Work item
Your answer should consist of every line from the records that holds the string "green".

Given data
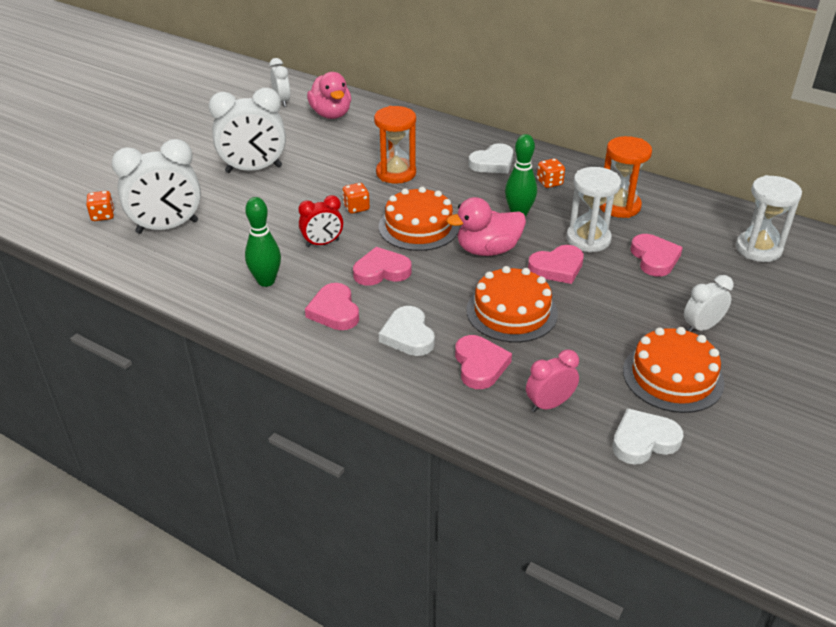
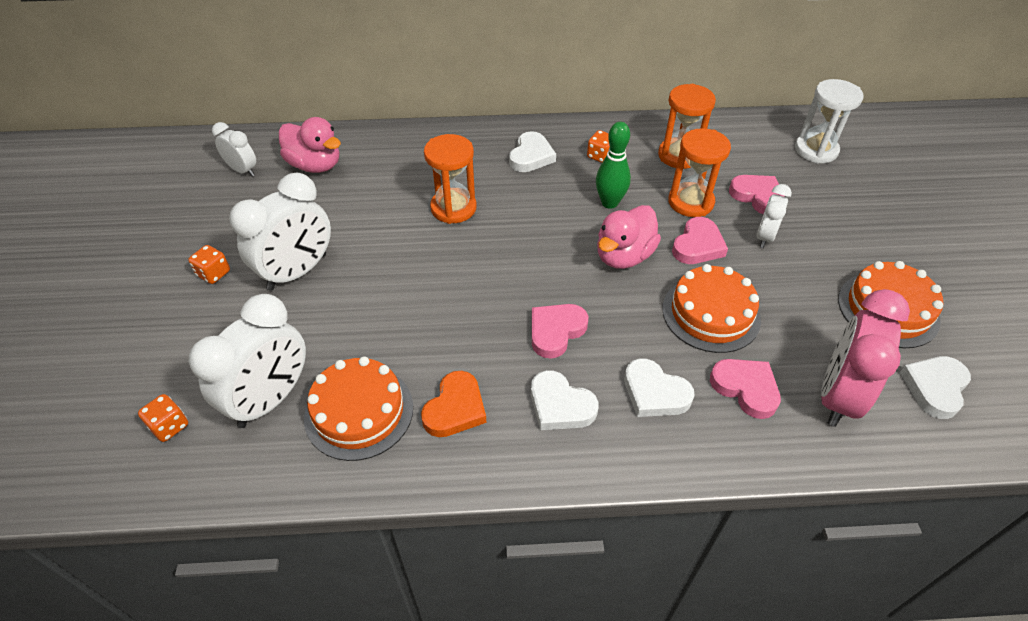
camera: 35 degrees left, 10 degrees up
green bowling pin [245,197,281,287] -> orange heart [421,371,486,437]
red clock [298,195,343,247] -> none
pink heart [305,283,359,330] -> white heart [531,370,599,430]
orange dice [342,183,370,214] -> orange dice moved to [188,245,230,284]
orange cake [379,187,459,251] -> orange cake moved to [304,357,413,461]
pink clock [526,350,579,412] -> pink clock [821,289,910,427], size x1.82
white hourglass [566,167,621,253] -> orange hourglass [668,128,731,217]
white clock [684,275,733,332] -> white clock moved to [757,184,792,248]

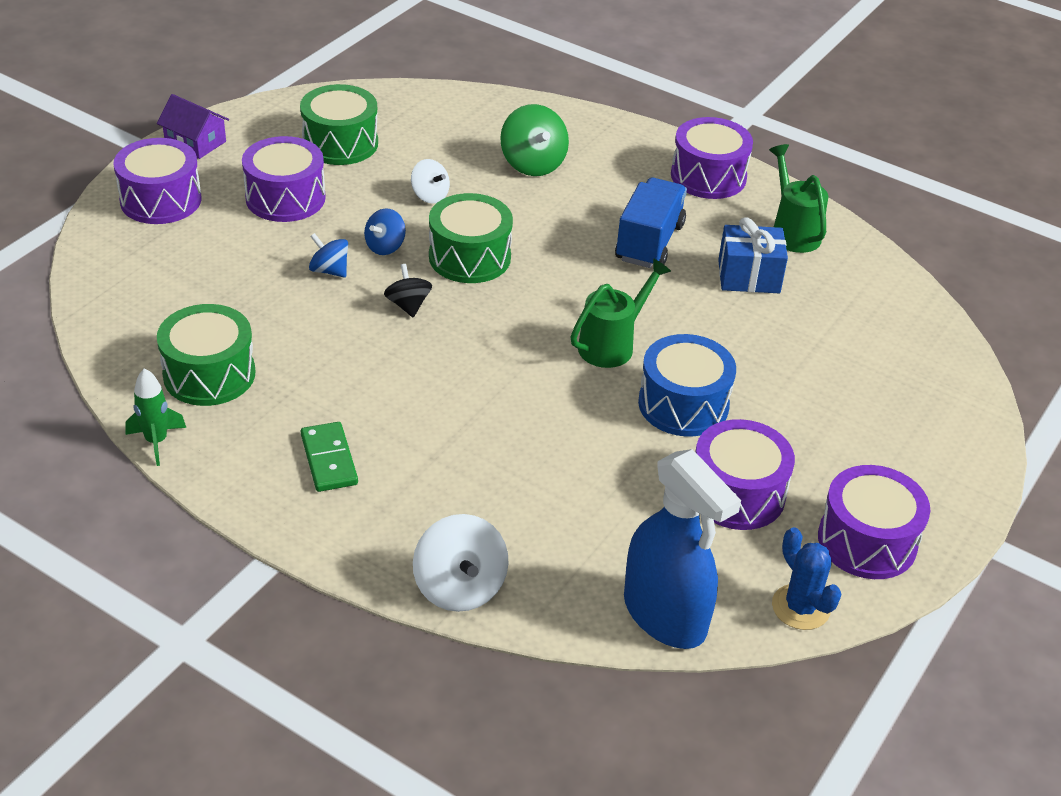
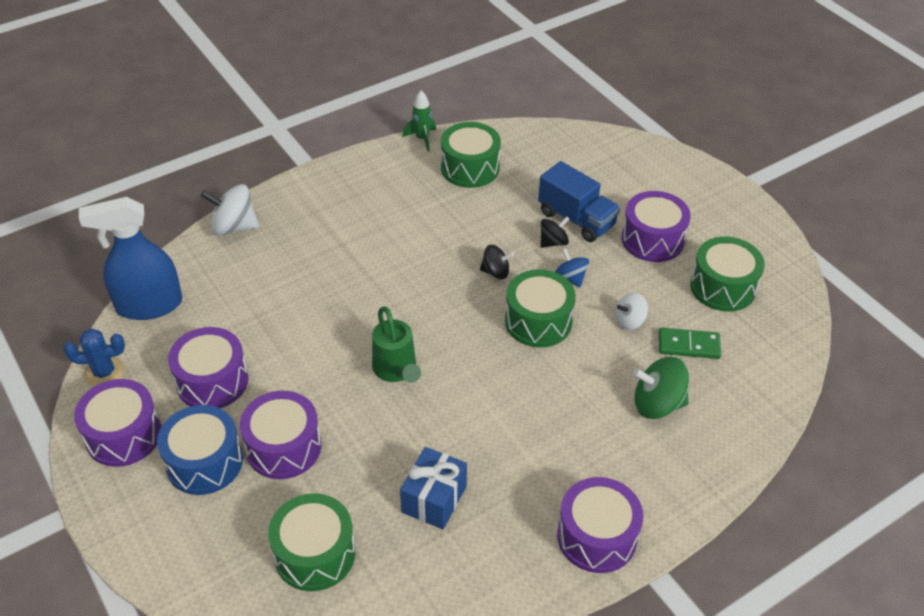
camera: 115 degrees right, 5 degrees up
purple drum [113,138,201,224] -> purple drum moved to [240,391,321,479]
purple house [157,94,229,159] -> none
green domino [301,422,358,492] -> green domino moved to [659,328,721,359]
blue spinning top [309,233,348,278] -> black spinning top [540,216,569,248]
blue truck [615,178,687,268] -> blue truck moved to [538,161,620,242]
blue drum [638,334,736,437] -> blue drum moved to [157,405,243,495]
green watering can [769,144,828,253] -> none
none -> green drum [268,493,355,591]

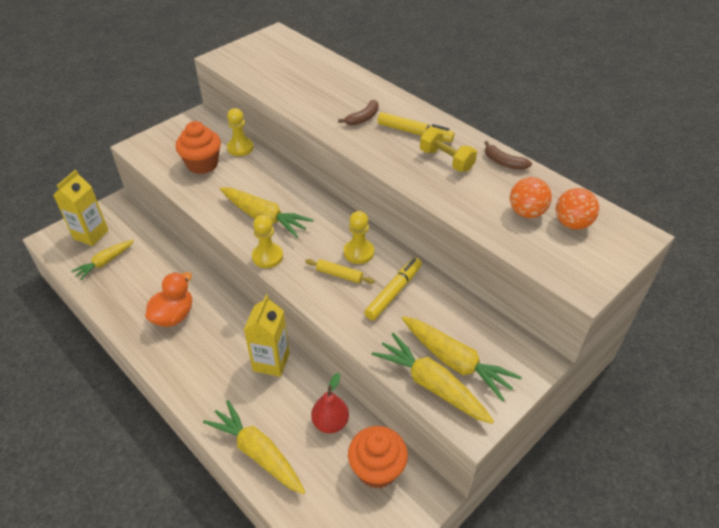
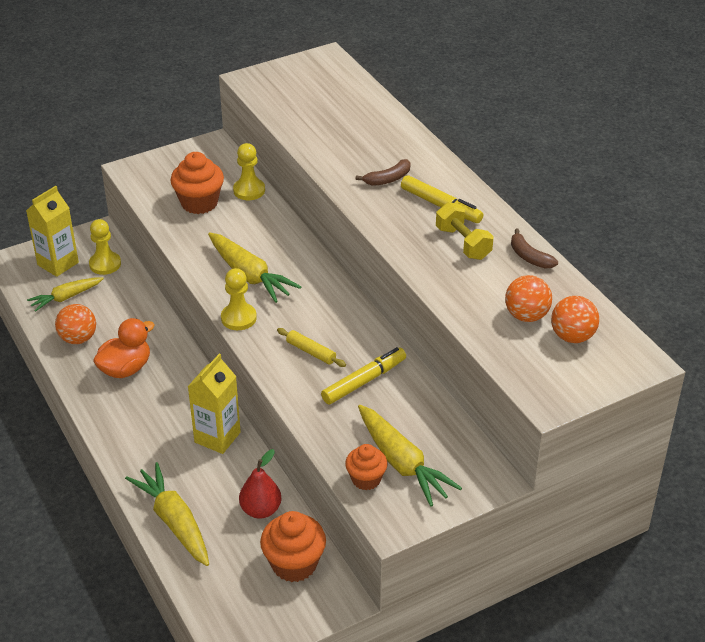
camera: 15 degrees right, 5 degrees down
yellow pawn [344,211,374,264] -> yellow pawn moved to [89,219,121,275]
yellow carrot [372,333,494,424] -> orange cupcake [345,444,388,490]
none -> orange ball [55,304,96,344]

Answer area
green bowling pin [245,197,281,287] -> orange heart [421,371,486,437]
green domino [301,422,358,492] -> green domino moved to [659,328,721,359]
green watering can [769,144,828,253] -> none
none -> green drum [268,493,355,591]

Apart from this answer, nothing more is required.